▶ _ACTIVITY_
Give every line of the records exactly, please, from the first up to and including the one containing "camera: 65 degrees left, 10 degrees up".

────────────────────────────────────────

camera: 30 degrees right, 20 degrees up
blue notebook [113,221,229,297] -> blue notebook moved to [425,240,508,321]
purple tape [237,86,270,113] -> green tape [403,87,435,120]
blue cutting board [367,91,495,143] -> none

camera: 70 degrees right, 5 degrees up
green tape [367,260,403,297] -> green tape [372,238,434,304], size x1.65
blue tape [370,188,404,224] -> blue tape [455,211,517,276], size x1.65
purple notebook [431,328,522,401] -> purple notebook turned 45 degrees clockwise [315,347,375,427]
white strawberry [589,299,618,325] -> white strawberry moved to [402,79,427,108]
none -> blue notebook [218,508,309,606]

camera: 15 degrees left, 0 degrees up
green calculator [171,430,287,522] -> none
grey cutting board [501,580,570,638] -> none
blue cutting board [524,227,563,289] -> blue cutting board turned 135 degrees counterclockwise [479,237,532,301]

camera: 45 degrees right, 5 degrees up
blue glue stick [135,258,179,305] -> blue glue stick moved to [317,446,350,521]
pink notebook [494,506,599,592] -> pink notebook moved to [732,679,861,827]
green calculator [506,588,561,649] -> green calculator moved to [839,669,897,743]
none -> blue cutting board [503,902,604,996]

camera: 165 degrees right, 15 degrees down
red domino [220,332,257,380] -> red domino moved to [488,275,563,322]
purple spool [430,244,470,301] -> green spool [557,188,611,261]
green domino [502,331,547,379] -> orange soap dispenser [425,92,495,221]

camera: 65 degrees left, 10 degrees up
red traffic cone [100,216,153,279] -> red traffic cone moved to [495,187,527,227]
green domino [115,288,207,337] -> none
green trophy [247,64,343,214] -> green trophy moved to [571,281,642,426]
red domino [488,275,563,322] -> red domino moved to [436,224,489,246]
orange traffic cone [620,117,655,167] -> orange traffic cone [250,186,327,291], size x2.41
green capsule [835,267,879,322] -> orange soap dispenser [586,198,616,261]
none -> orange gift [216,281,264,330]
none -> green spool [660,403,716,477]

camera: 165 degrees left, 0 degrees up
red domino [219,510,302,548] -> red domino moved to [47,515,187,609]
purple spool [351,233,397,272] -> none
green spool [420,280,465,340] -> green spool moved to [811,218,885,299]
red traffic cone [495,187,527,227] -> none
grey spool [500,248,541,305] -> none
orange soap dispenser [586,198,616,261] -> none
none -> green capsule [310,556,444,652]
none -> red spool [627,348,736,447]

────────────────────────────────────────

▶ _RESPONSE AREA_
camera: 30 degrees right, 20 degrees up
blue notebook [113,221,229,297] -> blue notebook moved to [425,240,508,321]
purple tape [237,86,270,113] -> green tape [403,87,435,120]
blue cutting board [367,91,495,143] -> none

camera: 70 degrees right, 5 degrees up
green tape [367,260,403,297] -> green tape [372,238,434,304], size x1.65
blue tape [370,188,404,224] -> blue tape [455,211,517,276], size x1.65
purple notebook [431,328,522,401] -> purple notebook turned 45 degrees clockwise [315,347,375,427]
white strawberry [589,299,618,325] -> white strawberry moved to [402,79,427,108]
none -> blue notebook [218,508,309,606]

camera: 15 degrees left, 0 degrees up
green calculator [171,430,287,522] -> none
grey cutting board [501,580,570,638] -> none
blue cutting board [524,227,563,289] -> blue cutting board turned 135 degrees counterclockwise [479,237,532,301]

camera: 45 degrees right, 5 degrees up
blue glue stick [135,258,179,305] -> blue glue stick moved to [317,446,350,521]
pink notebook [494,506,599,592] -> pink notebook moved to [732,679,861,827]
green calculator [506,588,561,649] -> green calculator moved to [839,669,897,743]
none -> blue cutting board [503,902,604,996]

camera: 165 degrees right, 15 degrees down
red domino [220,332,257,380] -> red domino moved to [488,275,563,322]
purple spool [430,244,470,301] -> green spool [557,188,611,261]
green domino [502,331,547,379] -> orange soap dispenser [425,92,495,221]

camera: 65 degrees left, 10 degrees up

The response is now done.